§ **Task instructions**: All that should come back is the lines of the data below from the one containing "red eraser (634" to the one containing "- → purple marker (406 449)", inclusive, exactly as they stand.

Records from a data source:
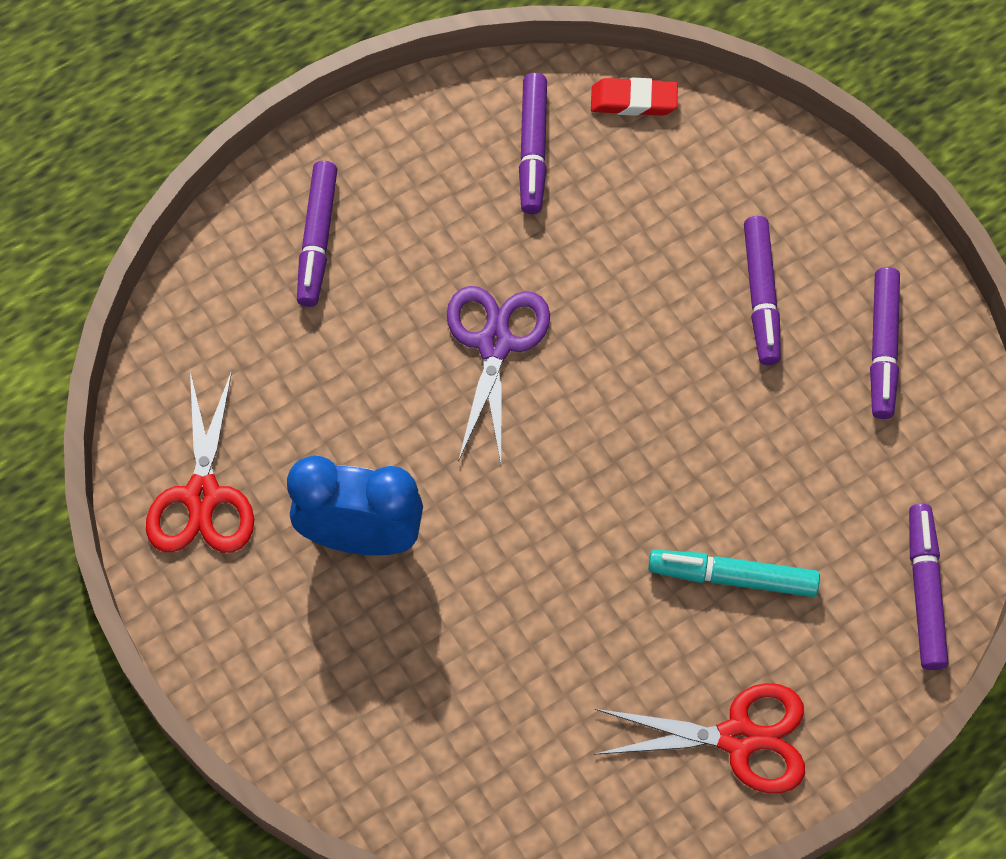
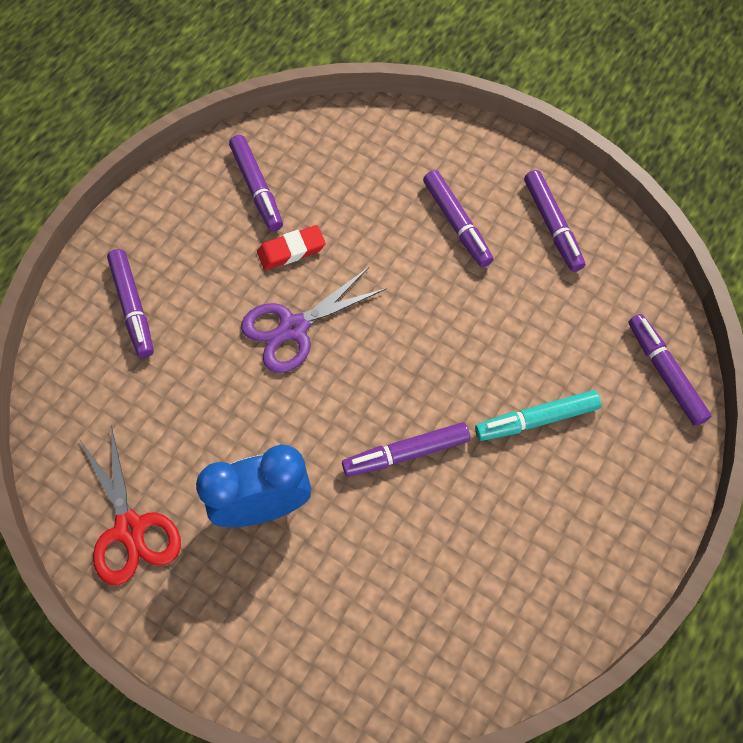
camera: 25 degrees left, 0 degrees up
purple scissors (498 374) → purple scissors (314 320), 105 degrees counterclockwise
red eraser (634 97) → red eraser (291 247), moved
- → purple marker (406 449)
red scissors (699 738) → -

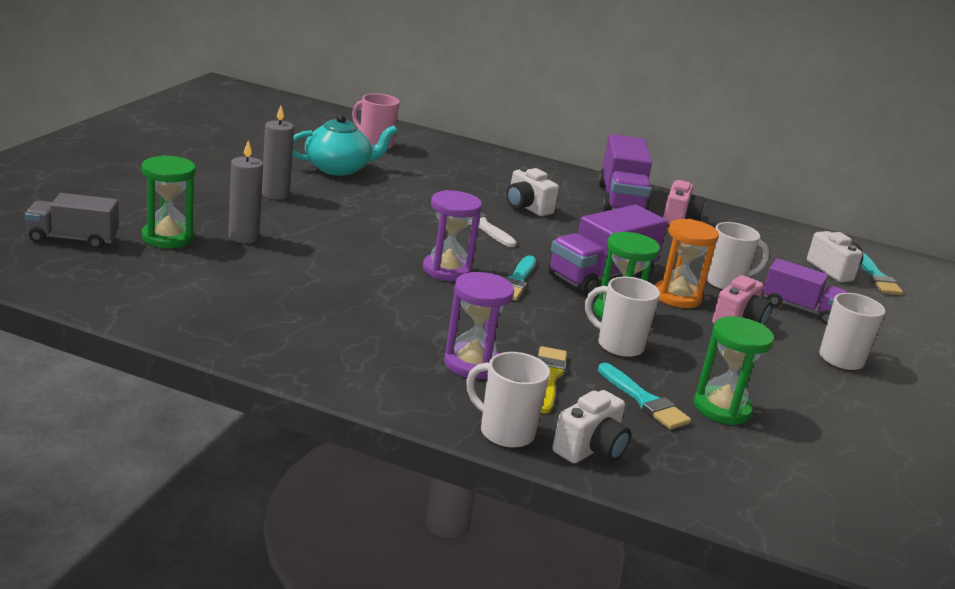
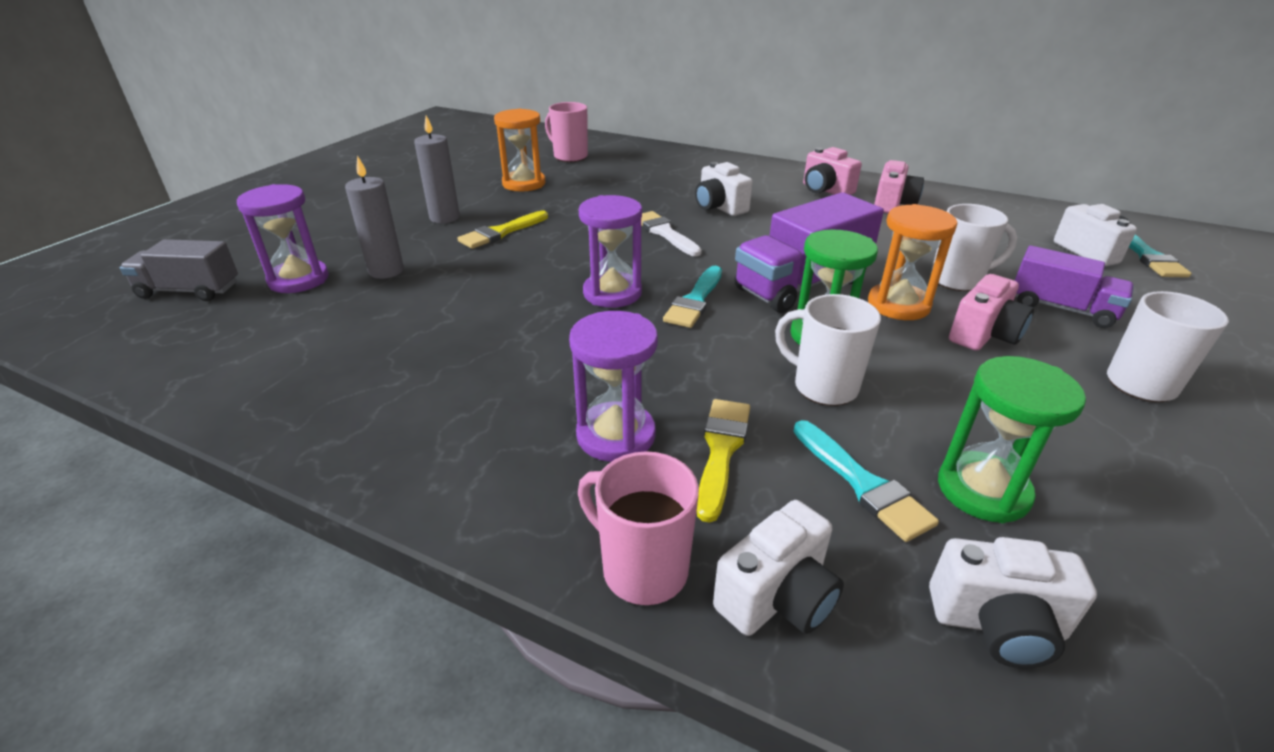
camera: 10 degrees right, 10 degrees up
green hourglass (169 201) → purple hourglass (283 238)
- → yellow brush (502 230)
turquoise teapot (345 145) → orange hourglass (520 150)
white mug (508 400) → pink mug (638 528)
purple truck (625 173) → pink camera (832 171)
- → white camera (1013 602)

§ **Task response**:
red eraser (634 97) → red eraser (291 247), moved
- → purple marker (406 449)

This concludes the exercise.